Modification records
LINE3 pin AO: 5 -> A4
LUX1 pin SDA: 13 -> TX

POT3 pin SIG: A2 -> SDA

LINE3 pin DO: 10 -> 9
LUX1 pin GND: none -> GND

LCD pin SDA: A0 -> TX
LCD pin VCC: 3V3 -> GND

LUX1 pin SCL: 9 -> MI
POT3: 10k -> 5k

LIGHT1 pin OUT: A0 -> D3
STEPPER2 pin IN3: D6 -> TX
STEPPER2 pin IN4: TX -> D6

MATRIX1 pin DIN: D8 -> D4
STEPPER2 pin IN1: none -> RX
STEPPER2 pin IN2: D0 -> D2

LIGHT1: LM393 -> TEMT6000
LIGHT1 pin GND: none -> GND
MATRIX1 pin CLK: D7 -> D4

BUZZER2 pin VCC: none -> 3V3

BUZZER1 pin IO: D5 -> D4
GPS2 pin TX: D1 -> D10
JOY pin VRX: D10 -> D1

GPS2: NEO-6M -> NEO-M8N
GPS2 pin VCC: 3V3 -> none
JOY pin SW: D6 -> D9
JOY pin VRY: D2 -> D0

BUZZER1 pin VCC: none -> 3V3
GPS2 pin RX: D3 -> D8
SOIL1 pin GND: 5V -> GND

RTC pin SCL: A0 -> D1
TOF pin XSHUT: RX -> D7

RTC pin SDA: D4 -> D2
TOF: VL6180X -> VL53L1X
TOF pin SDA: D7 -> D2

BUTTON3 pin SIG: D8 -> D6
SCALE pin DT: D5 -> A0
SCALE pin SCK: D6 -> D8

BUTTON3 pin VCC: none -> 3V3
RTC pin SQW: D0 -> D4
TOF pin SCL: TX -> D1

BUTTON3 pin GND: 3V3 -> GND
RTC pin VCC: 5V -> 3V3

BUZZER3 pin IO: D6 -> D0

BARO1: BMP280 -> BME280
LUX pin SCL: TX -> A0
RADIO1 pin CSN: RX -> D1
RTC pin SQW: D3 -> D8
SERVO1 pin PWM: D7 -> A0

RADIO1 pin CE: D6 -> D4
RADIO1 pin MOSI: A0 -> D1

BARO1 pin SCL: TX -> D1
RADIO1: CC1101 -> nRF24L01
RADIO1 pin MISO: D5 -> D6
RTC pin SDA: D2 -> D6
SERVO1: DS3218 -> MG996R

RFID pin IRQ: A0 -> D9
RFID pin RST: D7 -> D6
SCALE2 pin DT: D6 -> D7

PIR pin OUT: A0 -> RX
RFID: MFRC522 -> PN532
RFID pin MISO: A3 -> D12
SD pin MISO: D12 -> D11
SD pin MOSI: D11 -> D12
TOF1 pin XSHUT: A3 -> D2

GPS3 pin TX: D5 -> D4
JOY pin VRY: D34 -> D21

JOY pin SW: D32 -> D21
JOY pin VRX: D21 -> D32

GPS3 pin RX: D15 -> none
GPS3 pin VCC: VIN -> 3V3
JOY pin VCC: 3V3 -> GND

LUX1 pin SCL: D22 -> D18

Task item » Make a list of all lines in the data that contain "MOSI".

Output below »
RADIO1 pin MOSI: A0 -> D1
SD pin MOSI: D11 -> D12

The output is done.